--- Goal of the exercise ---
When you reach a picture, leave it out; output everything else in the records exactly.

--- Records for this task ---
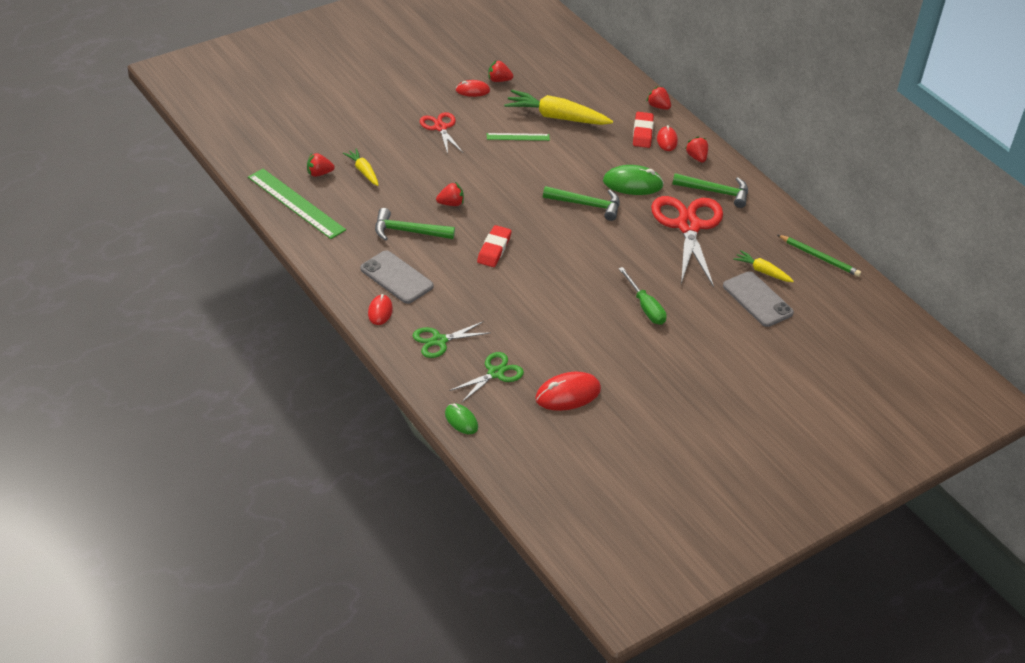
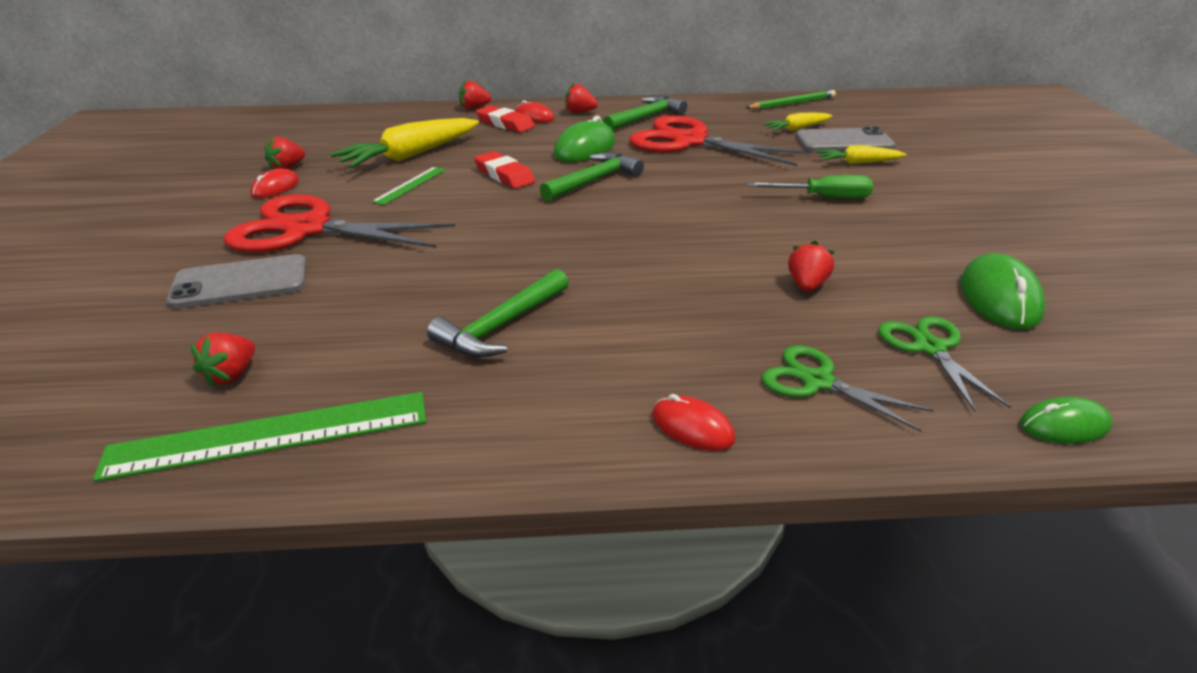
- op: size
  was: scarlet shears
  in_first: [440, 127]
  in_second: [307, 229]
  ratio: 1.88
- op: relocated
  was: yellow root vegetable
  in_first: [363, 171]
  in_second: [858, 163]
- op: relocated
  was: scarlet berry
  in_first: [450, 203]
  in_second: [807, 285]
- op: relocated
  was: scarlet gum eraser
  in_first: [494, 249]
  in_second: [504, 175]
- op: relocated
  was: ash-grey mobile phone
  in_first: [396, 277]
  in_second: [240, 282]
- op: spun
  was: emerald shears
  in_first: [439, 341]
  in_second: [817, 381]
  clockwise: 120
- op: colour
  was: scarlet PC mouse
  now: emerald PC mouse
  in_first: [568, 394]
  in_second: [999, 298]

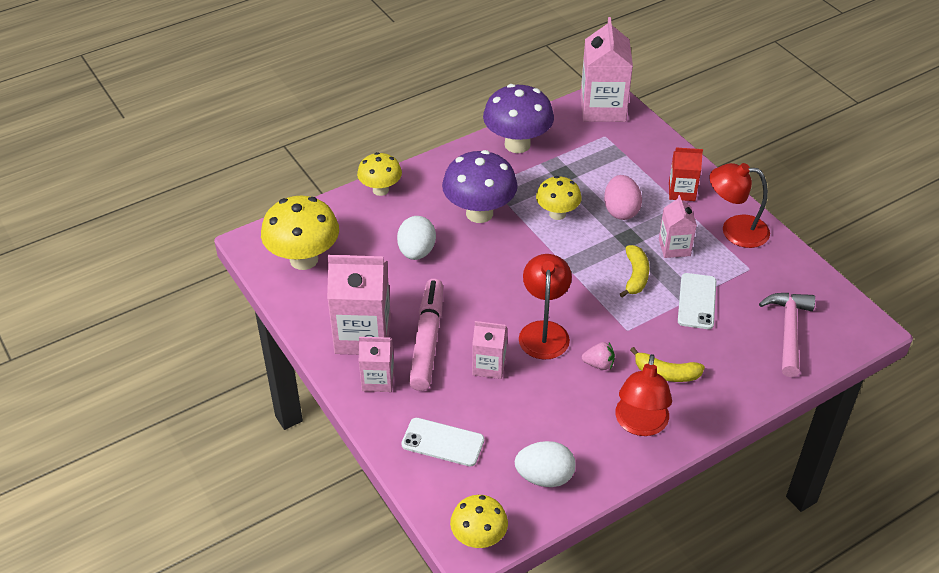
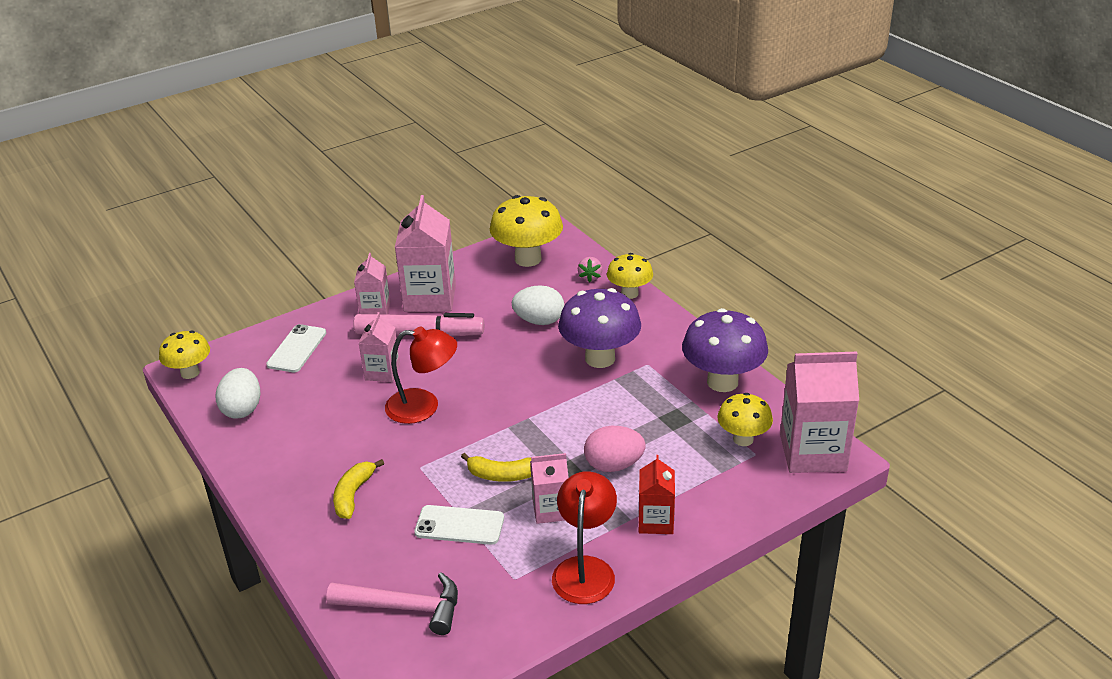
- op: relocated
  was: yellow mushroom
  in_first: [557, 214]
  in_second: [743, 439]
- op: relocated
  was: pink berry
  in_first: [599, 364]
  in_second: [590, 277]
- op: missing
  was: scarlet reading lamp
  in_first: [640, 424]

--- Response to this exercise ---
- op: size
  was: scarlet shears
  in_first: [440, 127]
  in_second: [307, 229]
  ratio: 1.88
- op: relocated
  was: yellow root vegetable
  in_first: [363, 171]
  in_second: [858, 163]
- op: relocated
  was: scarlet berry
  in_first: [450, 203]
  in_second: [807, 285]
- op: relocated
  was: scarlet gum eraser
  in_first: [494, 249]
  in_second: [504, 175]
- op: relocated
  was: ash-grey mobile phone
  in_first: [396, 277]
  in_second: [240, 282]
- op: spun
  was: emerald shears
  in_first: [439, 341]
  in_second: [817, 381]
  clockwise: 120
- op: colour
  was: scarlet PC mouse
  now: emerald PC mouse
  in_first: [568, 394]
  in_second: [999, 298]

- op: relocated
  was: yellow mushroom
  in_first: [557, 214]
  in_second: [743, 439]
- op: relocated
  was: pink berry
  in_first: [599, 364]
  in_second: [590, 277]
- op: missing
  was: scarlet reading lamp
  in_first: [640, 424]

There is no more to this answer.